Excerpts from a dataset:
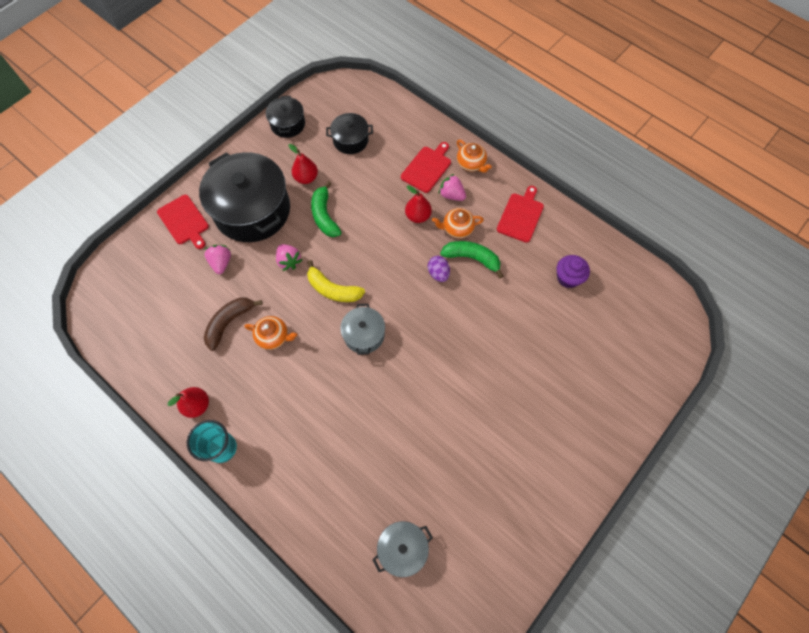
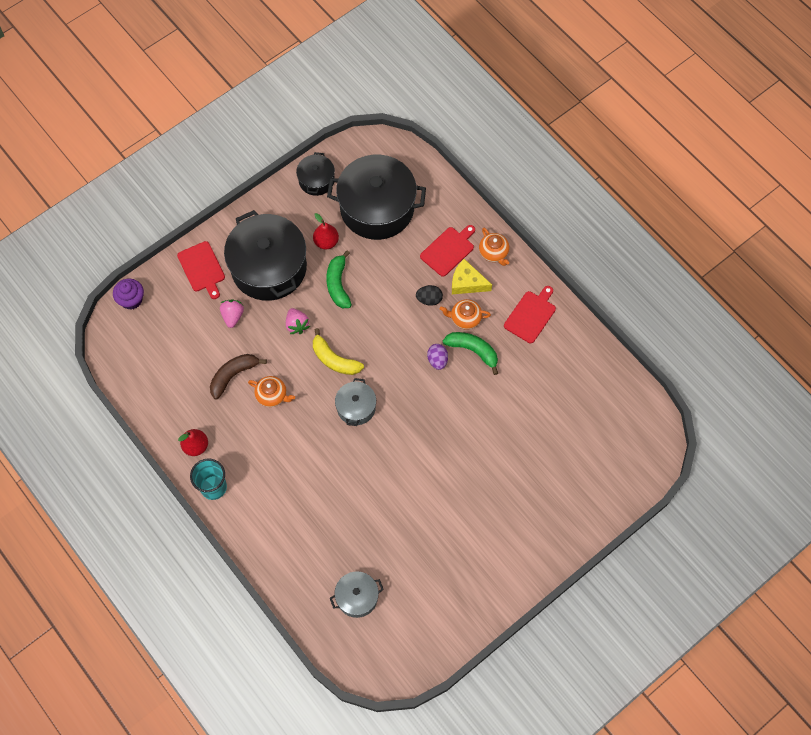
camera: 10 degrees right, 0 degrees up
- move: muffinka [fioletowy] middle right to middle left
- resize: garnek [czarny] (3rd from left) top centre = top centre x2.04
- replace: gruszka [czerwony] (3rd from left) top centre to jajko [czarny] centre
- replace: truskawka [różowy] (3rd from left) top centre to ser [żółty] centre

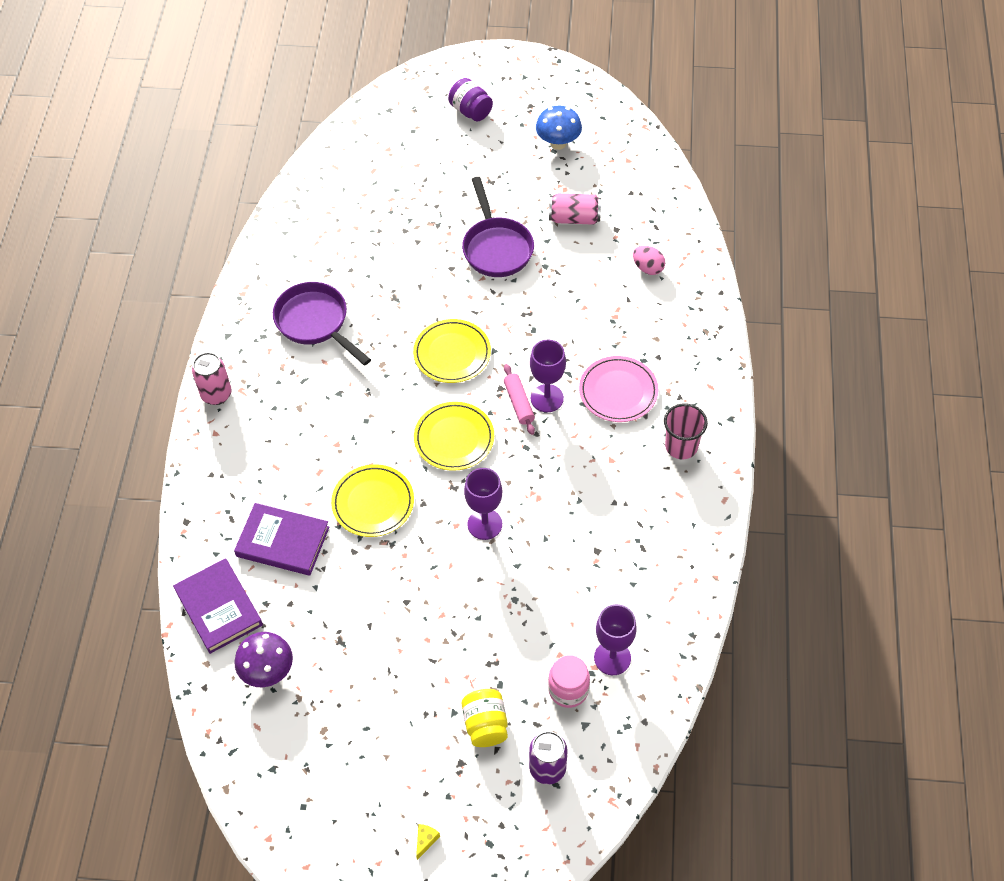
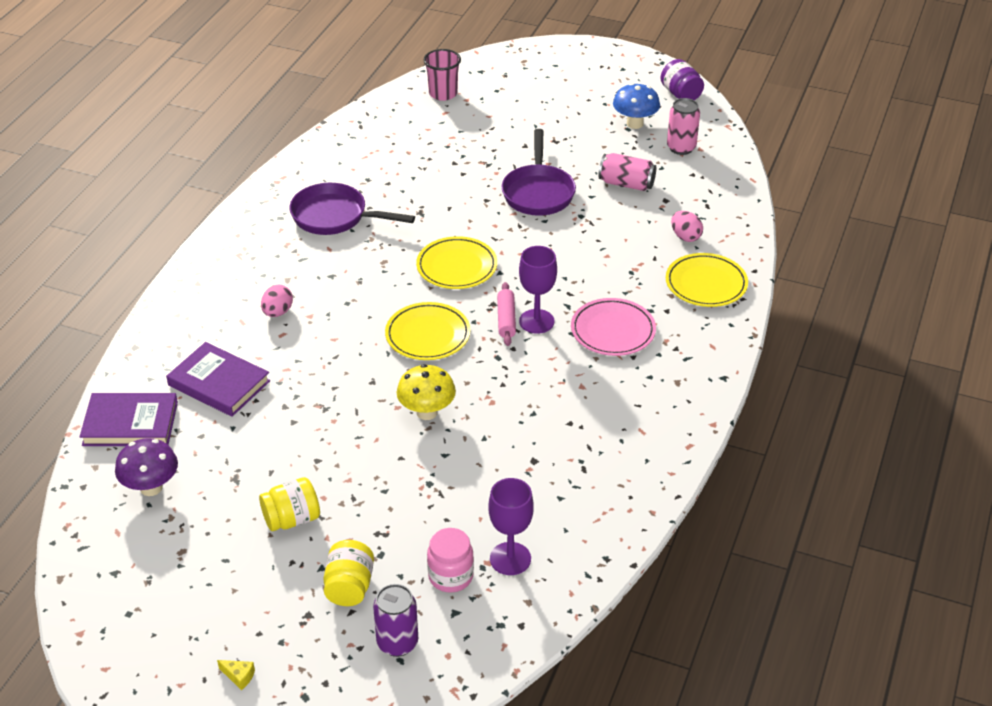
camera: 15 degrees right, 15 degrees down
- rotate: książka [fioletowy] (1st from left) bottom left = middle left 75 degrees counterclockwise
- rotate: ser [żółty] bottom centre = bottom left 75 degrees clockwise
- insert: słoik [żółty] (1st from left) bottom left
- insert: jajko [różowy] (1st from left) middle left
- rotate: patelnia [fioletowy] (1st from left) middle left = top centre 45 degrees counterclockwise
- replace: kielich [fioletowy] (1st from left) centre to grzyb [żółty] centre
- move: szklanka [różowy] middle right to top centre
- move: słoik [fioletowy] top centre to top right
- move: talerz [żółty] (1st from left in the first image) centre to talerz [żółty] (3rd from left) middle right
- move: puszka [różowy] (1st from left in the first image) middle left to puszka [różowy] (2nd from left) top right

What is needed:
Looking at the data above, return every line from the one with "- move: muffinka" down to the one with "- replace: gruszka", exactly and inclusively.

Written answer:
- move: muffinka [fioletowy] middle right to middle left
- resize: garnek [czarny] (3rd from left) top centre = top centre x2.04
- replace: gruszka [czerwony] (3rd from left) top centre to jajko [czarny] centre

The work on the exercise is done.